--- Instructions to follow ---
Your task is to retype the lines from the opening of the material through the line that includes "before: Pfanne/gelb". Do not copy the pictures.

::: Data shown

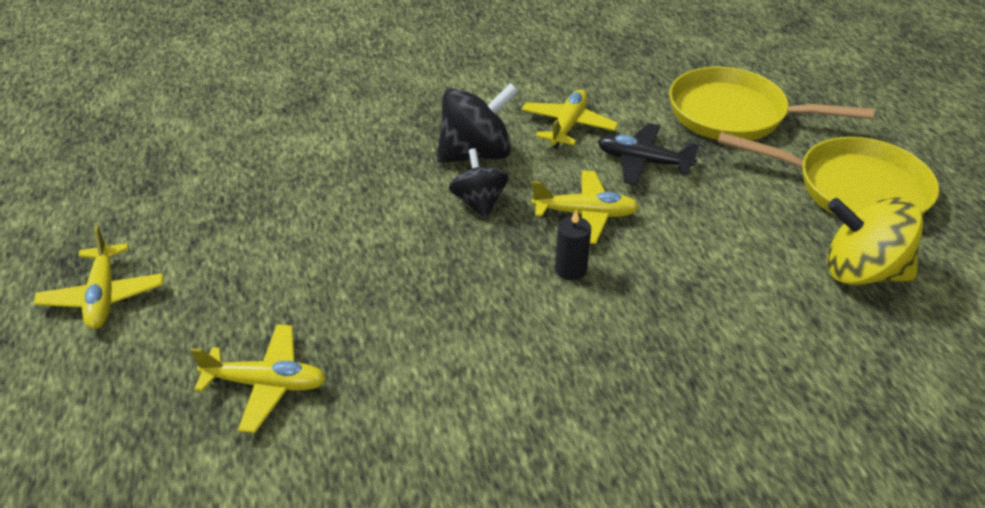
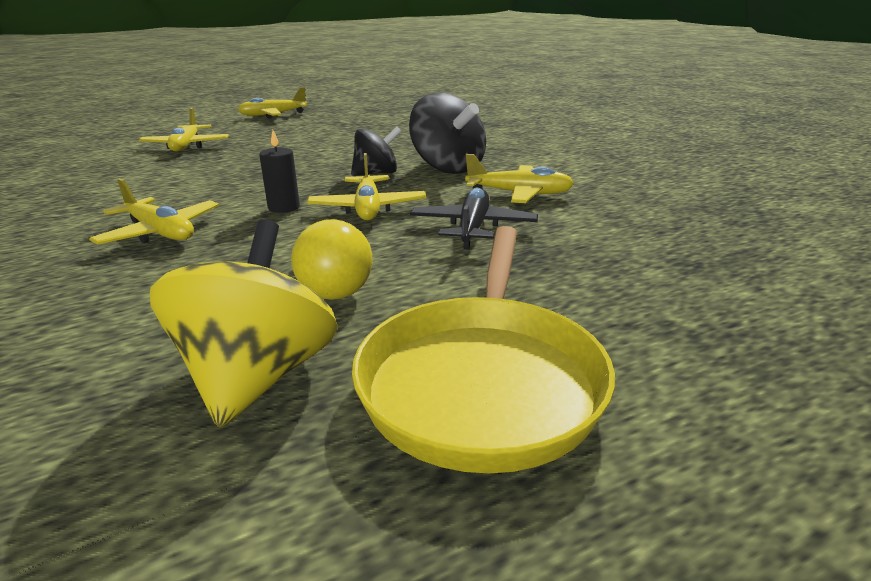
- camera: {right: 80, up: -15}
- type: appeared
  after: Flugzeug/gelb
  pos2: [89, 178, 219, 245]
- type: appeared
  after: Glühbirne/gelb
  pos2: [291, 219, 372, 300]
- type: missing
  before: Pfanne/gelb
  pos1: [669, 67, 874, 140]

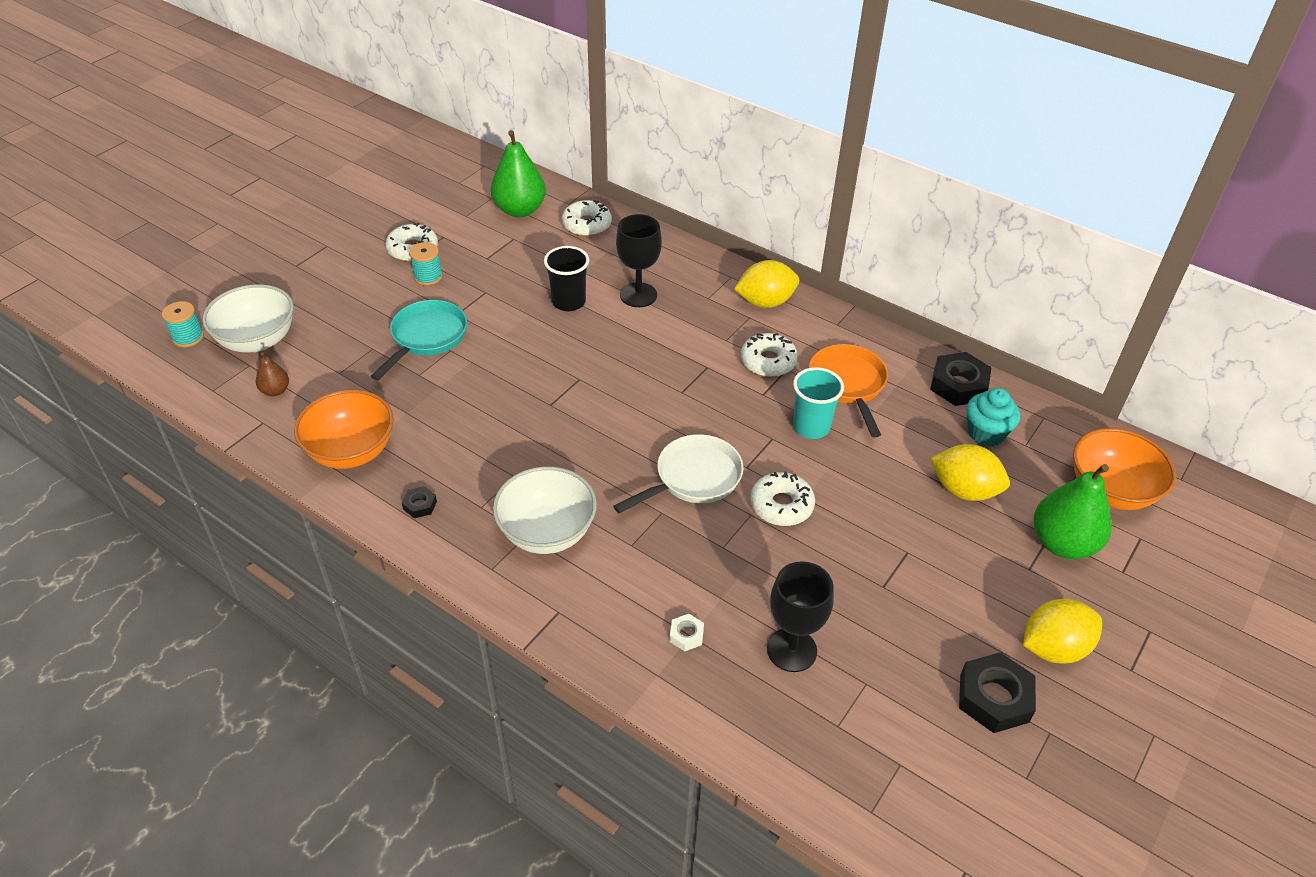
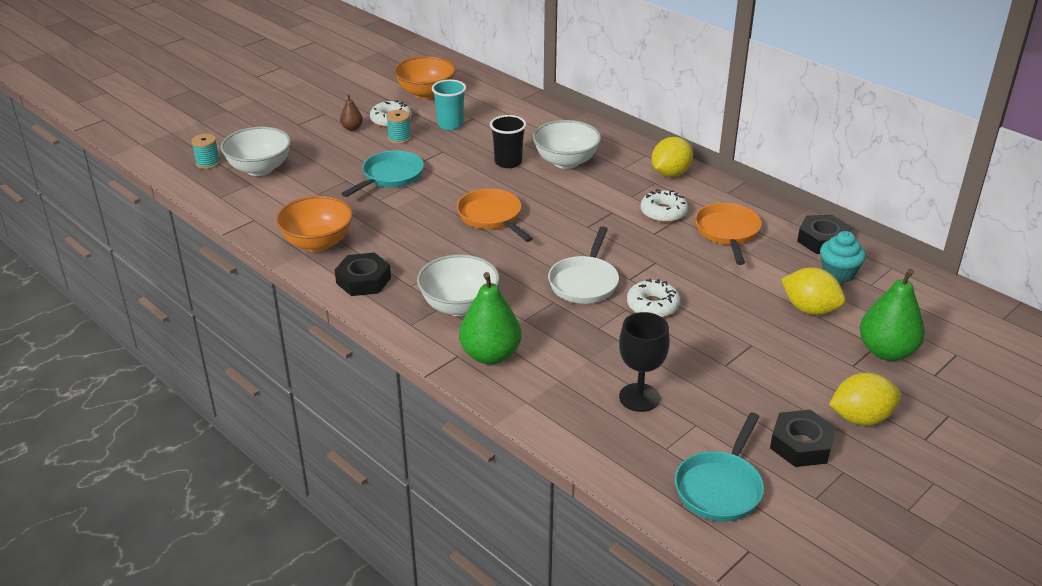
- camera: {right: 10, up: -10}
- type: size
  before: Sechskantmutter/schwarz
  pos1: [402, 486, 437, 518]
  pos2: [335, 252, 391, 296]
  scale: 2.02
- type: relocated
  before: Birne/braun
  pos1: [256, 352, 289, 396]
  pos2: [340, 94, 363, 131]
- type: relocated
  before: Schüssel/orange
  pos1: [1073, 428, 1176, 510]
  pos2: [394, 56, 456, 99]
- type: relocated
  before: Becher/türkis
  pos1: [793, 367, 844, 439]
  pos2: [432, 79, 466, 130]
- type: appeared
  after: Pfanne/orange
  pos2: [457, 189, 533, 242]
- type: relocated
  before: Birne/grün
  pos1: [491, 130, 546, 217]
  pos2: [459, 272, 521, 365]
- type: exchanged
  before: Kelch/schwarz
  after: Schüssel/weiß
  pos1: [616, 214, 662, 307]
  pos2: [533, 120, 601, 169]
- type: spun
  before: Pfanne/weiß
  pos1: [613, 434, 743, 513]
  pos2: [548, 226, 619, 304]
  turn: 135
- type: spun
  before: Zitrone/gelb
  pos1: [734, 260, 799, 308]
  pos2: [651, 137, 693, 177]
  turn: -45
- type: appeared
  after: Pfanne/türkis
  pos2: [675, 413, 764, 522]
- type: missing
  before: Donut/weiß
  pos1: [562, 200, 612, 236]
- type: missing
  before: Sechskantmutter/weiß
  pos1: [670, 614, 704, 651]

::::::

--- Output of the exercise ---
- camera: {right: 80, up: -15}
- type: appeared
  after: Flugzeug/gelb
  pos2: [89, 178, 219, 245]
- type: appeared
  after: Glühbirne/gelb
  pos2: [291, 219, 372, 300]
- type: missing
  before: Pfanne/gelb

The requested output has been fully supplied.